-- Record extracts --

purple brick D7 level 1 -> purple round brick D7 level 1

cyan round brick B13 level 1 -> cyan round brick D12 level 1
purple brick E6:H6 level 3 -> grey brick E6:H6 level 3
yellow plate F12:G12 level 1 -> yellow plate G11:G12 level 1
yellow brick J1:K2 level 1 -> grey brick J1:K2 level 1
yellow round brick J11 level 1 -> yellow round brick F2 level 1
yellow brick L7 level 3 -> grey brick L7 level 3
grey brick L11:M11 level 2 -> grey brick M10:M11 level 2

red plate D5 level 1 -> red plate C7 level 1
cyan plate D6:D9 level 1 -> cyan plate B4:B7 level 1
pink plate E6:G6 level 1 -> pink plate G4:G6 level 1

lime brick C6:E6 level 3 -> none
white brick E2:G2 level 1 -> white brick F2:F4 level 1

-- Goal of the exercise --
Only the last part of the records is wanted. Repeat it exactly, beginning at the line containing "yellow brick L7" and ending at the final line.

-- Expected answer --
yellow brick L7 level 3 -> grey brick L7 level 3
grey brick L11:M11 level 2 -> grey brick M10:M11 level 2

red plate D5 level 1 -> red plate C7 level 1
cyan plate D6:D9 level 1 -> cyan plate B4:B7 level 1
pink plate E6:G6 level 1 -> pink plate G4:G6 level 1

lime brick C6:E6 level 3 -> none
white brick E2:G2 level 1 -> white brick F2:F4 level 1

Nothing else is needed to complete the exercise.